*THE TASK*. Give only the number of lines in the entries below that contain the string "with". Case counts.

*GIVEN ENTRIES*.
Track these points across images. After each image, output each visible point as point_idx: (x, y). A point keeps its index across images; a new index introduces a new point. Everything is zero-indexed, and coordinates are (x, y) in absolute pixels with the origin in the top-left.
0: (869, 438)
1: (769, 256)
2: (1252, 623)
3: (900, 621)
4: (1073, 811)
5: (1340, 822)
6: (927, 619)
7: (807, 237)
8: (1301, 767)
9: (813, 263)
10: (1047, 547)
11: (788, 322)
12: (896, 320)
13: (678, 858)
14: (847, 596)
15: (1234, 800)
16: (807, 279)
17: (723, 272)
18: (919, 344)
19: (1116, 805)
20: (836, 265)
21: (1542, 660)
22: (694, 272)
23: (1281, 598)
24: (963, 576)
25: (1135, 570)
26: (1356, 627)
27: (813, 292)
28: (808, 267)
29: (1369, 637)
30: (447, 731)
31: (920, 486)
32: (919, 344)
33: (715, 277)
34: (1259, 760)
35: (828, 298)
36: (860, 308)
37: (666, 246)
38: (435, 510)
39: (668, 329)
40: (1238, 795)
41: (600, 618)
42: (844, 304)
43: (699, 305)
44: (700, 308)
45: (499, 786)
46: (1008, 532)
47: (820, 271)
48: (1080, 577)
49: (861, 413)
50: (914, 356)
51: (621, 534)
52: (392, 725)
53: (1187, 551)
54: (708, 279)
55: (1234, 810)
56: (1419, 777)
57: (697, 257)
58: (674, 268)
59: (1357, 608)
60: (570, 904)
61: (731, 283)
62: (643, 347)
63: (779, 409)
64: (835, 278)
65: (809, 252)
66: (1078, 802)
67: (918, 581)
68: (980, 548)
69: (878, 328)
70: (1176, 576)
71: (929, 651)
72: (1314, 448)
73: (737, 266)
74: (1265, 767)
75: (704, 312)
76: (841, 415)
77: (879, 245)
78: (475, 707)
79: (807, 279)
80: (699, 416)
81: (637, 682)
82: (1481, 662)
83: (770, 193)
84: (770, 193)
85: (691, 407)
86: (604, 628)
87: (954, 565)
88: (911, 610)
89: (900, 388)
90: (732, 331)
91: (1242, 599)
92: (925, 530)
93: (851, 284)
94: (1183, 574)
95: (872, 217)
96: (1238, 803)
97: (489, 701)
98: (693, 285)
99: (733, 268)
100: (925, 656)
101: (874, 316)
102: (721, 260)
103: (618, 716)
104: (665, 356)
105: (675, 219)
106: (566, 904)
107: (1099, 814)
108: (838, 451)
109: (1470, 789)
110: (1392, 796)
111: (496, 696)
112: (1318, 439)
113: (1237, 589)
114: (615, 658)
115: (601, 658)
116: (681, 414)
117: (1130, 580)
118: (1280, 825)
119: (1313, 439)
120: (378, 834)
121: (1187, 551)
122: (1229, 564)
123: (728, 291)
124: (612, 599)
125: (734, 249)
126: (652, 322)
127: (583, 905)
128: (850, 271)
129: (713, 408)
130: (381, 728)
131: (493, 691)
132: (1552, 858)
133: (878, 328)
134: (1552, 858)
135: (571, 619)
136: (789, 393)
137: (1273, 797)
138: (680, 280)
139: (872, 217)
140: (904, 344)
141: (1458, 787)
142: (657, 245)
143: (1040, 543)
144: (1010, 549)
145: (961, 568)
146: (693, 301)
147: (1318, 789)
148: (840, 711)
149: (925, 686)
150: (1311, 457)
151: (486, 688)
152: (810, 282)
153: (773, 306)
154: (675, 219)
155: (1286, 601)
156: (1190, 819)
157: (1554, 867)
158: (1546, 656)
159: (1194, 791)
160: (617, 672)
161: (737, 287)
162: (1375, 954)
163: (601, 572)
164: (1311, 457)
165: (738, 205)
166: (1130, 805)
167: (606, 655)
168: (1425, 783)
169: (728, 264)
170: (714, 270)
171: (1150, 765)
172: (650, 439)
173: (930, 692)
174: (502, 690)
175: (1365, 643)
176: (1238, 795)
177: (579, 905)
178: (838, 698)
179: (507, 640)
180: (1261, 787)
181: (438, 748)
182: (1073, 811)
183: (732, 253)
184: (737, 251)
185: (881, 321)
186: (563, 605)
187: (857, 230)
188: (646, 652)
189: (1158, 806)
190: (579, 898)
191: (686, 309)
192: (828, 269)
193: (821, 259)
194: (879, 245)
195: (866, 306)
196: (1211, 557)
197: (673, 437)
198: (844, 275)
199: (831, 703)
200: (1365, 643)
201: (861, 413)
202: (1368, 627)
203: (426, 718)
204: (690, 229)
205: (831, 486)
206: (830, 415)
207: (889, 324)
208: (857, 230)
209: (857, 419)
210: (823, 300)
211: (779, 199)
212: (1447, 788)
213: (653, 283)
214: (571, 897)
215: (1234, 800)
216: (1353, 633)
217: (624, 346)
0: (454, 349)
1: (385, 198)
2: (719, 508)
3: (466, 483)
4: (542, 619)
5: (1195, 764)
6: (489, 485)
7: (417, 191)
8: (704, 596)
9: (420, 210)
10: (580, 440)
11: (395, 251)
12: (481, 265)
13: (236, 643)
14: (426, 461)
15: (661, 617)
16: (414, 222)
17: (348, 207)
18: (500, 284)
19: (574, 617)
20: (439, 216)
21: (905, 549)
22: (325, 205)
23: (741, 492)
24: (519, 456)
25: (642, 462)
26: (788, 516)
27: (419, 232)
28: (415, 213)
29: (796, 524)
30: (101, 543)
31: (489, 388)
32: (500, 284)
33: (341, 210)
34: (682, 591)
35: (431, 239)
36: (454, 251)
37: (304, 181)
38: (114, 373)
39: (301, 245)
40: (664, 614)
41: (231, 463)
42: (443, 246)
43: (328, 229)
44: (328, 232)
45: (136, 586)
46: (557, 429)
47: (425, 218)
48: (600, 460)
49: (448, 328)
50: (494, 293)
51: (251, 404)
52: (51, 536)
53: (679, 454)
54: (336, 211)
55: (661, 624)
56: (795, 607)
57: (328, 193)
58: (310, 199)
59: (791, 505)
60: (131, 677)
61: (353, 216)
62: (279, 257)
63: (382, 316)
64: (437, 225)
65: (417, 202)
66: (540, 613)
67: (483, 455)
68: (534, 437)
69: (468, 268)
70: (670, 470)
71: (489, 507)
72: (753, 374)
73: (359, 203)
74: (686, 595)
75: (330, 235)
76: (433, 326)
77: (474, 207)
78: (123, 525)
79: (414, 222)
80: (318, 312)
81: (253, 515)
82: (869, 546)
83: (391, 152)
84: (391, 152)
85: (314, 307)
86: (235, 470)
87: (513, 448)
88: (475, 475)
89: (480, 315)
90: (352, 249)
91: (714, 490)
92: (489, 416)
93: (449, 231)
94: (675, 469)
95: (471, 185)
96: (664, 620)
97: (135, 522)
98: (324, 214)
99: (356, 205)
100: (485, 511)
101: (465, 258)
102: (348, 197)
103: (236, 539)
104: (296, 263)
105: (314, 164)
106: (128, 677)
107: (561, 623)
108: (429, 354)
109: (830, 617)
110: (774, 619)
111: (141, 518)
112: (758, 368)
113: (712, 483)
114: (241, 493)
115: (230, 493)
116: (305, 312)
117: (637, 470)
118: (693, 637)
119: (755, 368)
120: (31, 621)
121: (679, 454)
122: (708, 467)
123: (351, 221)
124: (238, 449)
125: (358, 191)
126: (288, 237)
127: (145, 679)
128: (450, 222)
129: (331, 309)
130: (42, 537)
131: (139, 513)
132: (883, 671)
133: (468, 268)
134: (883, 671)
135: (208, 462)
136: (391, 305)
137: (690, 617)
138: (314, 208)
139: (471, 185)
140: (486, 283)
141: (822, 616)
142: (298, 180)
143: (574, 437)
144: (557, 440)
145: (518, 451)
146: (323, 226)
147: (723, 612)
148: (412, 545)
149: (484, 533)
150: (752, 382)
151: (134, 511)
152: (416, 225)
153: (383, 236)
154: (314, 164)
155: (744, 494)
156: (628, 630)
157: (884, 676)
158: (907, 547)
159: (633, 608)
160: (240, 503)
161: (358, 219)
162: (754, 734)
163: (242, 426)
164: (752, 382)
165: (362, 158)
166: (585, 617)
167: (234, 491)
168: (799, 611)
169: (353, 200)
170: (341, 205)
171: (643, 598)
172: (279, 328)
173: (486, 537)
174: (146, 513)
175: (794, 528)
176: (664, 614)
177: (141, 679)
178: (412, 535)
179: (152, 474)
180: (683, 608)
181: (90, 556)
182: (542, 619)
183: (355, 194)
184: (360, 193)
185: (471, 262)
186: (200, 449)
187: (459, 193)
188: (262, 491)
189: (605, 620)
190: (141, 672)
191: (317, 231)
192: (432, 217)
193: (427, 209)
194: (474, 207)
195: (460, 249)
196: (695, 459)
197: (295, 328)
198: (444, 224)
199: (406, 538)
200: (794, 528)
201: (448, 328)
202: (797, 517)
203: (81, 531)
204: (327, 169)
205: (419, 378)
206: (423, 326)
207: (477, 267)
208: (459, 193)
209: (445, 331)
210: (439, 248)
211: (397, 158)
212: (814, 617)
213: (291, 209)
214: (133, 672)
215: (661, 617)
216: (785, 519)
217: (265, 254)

*RESULT FOR THIS EXERCISE*. 1